Raw data:
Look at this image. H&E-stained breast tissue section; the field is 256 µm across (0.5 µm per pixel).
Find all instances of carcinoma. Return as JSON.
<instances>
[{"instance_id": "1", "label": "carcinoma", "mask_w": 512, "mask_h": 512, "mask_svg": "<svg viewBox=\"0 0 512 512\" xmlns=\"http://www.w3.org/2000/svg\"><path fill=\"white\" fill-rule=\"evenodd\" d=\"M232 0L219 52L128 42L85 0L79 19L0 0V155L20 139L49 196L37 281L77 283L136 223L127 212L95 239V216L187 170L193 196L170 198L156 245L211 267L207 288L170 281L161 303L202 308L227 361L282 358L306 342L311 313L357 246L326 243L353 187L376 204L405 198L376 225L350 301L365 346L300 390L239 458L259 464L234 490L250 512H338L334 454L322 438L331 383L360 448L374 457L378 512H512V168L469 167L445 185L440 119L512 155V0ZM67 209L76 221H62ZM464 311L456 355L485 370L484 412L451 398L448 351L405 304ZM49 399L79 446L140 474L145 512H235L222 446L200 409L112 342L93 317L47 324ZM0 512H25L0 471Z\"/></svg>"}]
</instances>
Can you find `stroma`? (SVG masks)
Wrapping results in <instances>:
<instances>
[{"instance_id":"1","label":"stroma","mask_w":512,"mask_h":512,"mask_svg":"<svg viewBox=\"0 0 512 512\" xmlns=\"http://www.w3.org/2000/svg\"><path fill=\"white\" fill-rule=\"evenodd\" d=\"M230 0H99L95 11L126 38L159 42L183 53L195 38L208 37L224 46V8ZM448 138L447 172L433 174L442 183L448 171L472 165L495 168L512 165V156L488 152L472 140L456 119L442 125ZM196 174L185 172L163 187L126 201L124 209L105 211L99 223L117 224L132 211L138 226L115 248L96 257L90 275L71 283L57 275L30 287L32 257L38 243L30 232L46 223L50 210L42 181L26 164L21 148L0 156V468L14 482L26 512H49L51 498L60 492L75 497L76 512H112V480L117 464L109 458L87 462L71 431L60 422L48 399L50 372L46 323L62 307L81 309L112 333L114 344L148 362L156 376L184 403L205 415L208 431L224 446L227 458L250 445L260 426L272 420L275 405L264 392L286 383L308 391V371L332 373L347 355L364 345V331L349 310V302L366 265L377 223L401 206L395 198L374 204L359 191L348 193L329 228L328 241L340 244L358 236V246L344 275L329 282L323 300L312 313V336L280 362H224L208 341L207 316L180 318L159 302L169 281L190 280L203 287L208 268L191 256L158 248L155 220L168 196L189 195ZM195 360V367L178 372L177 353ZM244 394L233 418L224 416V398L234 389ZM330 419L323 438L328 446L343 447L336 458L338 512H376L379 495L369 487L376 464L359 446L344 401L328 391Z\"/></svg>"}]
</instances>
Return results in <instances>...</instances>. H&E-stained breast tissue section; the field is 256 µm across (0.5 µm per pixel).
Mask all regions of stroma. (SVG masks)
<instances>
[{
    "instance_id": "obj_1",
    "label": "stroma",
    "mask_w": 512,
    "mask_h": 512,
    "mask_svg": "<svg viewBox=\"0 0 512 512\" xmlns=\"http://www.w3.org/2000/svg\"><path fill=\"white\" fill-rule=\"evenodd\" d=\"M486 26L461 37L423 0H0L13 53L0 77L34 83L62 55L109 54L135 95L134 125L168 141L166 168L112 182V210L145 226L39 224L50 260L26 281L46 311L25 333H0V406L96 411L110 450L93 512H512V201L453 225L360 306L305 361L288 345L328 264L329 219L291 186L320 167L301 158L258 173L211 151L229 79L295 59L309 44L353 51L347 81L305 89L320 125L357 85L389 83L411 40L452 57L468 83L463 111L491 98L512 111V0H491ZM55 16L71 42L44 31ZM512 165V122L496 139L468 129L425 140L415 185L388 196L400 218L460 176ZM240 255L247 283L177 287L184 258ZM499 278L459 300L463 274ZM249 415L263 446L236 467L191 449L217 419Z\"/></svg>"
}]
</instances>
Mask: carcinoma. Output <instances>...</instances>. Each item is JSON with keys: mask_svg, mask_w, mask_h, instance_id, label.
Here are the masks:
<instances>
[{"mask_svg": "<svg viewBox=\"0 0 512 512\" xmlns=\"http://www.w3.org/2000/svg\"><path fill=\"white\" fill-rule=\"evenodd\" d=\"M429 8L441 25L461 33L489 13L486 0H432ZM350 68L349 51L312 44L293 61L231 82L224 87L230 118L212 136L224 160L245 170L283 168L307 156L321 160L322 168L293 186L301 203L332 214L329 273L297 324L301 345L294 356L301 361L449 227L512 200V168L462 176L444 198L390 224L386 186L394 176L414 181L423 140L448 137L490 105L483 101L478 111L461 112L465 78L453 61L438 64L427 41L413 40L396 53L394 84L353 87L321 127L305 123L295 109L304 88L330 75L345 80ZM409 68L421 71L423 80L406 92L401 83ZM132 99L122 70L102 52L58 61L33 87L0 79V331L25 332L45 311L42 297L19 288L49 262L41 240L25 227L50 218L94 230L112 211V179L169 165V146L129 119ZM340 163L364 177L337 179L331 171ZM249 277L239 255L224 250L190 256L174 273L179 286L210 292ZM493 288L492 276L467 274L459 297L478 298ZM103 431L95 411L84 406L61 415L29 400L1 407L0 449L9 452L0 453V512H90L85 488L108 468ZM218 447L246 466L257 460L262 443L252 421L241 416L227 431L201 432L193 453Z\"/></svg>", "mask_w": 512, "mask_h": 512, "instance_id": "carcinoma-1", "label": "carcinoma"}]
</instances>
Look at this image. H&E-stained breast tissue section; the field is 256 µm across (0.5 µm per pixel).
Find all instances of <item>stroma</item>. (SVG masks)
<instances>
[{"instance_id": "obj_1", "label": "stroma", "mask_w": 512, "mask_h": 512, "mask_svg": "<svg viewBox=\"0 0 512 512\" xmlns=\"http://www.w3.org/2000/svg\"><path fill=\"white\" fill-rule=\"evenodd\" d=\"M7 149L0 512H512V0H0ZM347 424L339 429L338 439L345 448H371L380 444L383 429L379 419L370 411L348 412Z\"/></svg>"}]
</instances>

Exercise prompt: Return the full listing, character for character.

Result of the task:
Look at this image. H&E-stained breast tissue section; the field is 256 µm across (0.5 µm per pixel).
Find all instances of carcinoma. Return as JSON.
<instances>
[{"instance_id": "1", "label": "carcinoma", "mask_w": 512, "mask_h": 512, "mask_svg": "<svg viewBox=\"0 0 512 512\" xmlns=\"http://www.w3.org/2000/svg\"><path fill=\"white\" fill-rule=\"evenodd\" d=\"M232 0L219 52L128 42L85 0L79 19L0 0V155L20 139L49 196L37 281L77 283L136 223L127 212L95 239V216L187 170L193 196L170 198L156 245L211 267L207 288L170 281L161 303L202 308L227 361L282 358L306 342L311 313L357 246L326 243L353 187L376 204L405 198L376 225L350 301L365 346L300 390L239 458L259 464L234 490L250 512H338L334 454L322 438L331 383L360 448L374 457L378 512H512V168L469 167L445 185L440 119L512 155V0ZM67 209L76 221H62ZM464 311L456 355L485 370L484 412L451 398L448 351L405 304ZM49 399L79 446L140 474L145 512H235L222 446L200 409L112 342L93 317L47 324ZM0 512H25L0 471Z\"/></svg>"}]
</instances>
Can you find `stroma`? (SVG masks)
Wrapping results in <instances>:
<instances>
[{"instance_id":"1","label":"stroma","mask_w":512,"mask_h":512,"mask_svg":"<svg viewBox=\"0 0 512 512\" xmlns=\"http://www.w3.org/2000/svg\"><path fill=\"white\" fill-rule=\"evenodd\" d=\"M230 0H99L95 11L126 38L159 42L183 53L195 38L208 37L224 46V8ZM448 138L447 172L433 174L442 183L448 171L472 165L495 168L512 165V156L488 152L472 140L456 119L442 125ZM196 174L185 172L163 187L126 201L124 209L105 211L99 223L117 224L132 211L138 226L115 248L96 257L90 275L71 283L57 275L30 287L32 257L38 243L30 232L46 223L50 210L42 181L26 164L21 148L0 156V468L14 482L26 512H49L51 498L60 492L75 497L76 512H112V480L117 464L109 458L87 462L71 431L60 422L48 399L50 372L46 323L62 307L81 309L112 333L114 344L148 362L156 376L184 403L205 415L208 431L224 446L227 458L250 445L260 426L272 420L275 405L264 392L286 383L308 391V371L332 373L347 355L364 345V331L349 310V302L366 265L377 223L401 206L395 198L374 204L359 191L348 193L329 228L328 241L340 244L358 236V246L344 275L329 282L323 300L312 313V336L280 362H224L208 341L207 316L180 318L159 302L169 281L190 280L203 287L208 268L191 256L158 248L155 220L168 196L189 195ZM195 360V367L178 372L177 353ZM244 394L233 418L224 416V398L234 389ZM330 419L323 438L328 446L343 447L336 458L338 512H376L379 495L369 487L376 464L359 446L344 401L328 391Z\"/></svg>"}]
</instances>
Return results in <instances>...</instances>. H&E-stained breast tissue section; the field is 256 µm across (0.5 µm per pixel).
Mask all regions of stroma. (SVG masks)
<instances>
[{
    "instance_id": "obj_1",
    "label": "stroma",
    "mask_w": 512,
    "mask_h": 512,
    "mask_svg": "<svg viewBox=\"0 0 512 512\" xmlns=\"http://www.w3.org/2000/svg\"><path fill=\"white\" fill-rule=\"evenodd\" d=\"M486 26L461 37L423 0H0L13 53L0 77L34 83L62 55L109 54L135 95L134 125L168 141L166 168L112 182V210L145 226L39 224L50 260L26 281L46 311L25 333H0V406L96 411L110 450L93 512H512V201L453 225L360 306L305 361L288 345L328 264L329 219L291 186L320 167L301 158L258 173L211 151L229 79L295 59L309 44L353 51L347 81L305 89L320 125L357 85L389 83L411 40L452 57L468 83L463 111L491 98L512 111V0H491ZM55 16L71 42L44 31ZM512 165V122L496 139L468 129L425 140L415 185L388 196L400 218L460 176ZM240 255L247 283L177 287L184 258ZM499 278L459 300L463 274ZM249 415L263 446L236 467L191 449L217 419Z\"/></svg>"
}]
</instances>
Mask: carcinoma. Output <instances>...</instances>. Each item is JSON with keys: mask_svg, mask_w, mask_h, instance_id, label.
Here are the masks:
<instances>
[{"mask_svg": "<svg viewBox=\"0 0 512 512\" xmlns=\"http://www.w3.org/2000/svg\"><path fill=\"white\" fill-rule=\"evenodd\" d=\"M429 8L441 25L461 33L489 13L486 0H432ZM350 68L349 51L312 44L293 61L231 82L224 87L230 118L212 136L224 160L245 170L283 168L307 156L321 160L322 168L293 186L301 203L332 214L329 273L297 324L301 345L294 356L301 361L449 227L512 200V168L462 176L444 198L390 224L386 186L394 176L414 181L423 140L448 137L490 105L483 101L478 111L461 112L465 78L453 61L438 64L427 41L413 40L396 53L394 84L353 87L321 127L305 123L295 109L304 88L330 75L345 80ZM409 68L421 71L423 80L406 92L401 83ZM132 99L122 70L102 52L58 61L33 87L0 79V331L25 332L45 311L42 297L19 288L49 262L41 240L25 227L50 218L94 230L112 211V179L169 165V146L129 119ZM340 163L364 177L337 179L331 171ZM249 277L239 255L224 250L190 256L174 273L179 286L210 292ZM493 288L492 276L467 274L459 297L478 298ZM103 431L95 411L84 406L61 415L29 400L1 407L0 449L9 452L0 453V512H90L85 488L108 468ZM218 447L246 466L257 460L262 443L252 421L241 416L227 431L201 432L193 453Z\"/></svg>", "mask_w": 512, "mask_h": 512, "instance_id": "carcinoma-1", "label": "carcinoma"}]
</instances>
Look at this image. H&E-stained breast tissue section; the field is 256 µm across (0.5 µm per pixel).
Find all instances of <item>stroma</item>. (SVG masks)
<instances>
[{"instance_id": "obj_1", "label": "stroma", "mask_w": 512, "mask_h": 512, "mask_svg": "<svg viewBox=\"0 0 512 512\" xmlns=\"http://www.w3.org/2000/svg\"><path fill=\"white\" fill-rule=\"evenodd\" d=\"M7 149L0 512H512V0H0ZM347 424L339 429L338 439L345 448H371L380 444L383 429L379 419L370 411L348 412Z\"/></svg>"}]
</instances>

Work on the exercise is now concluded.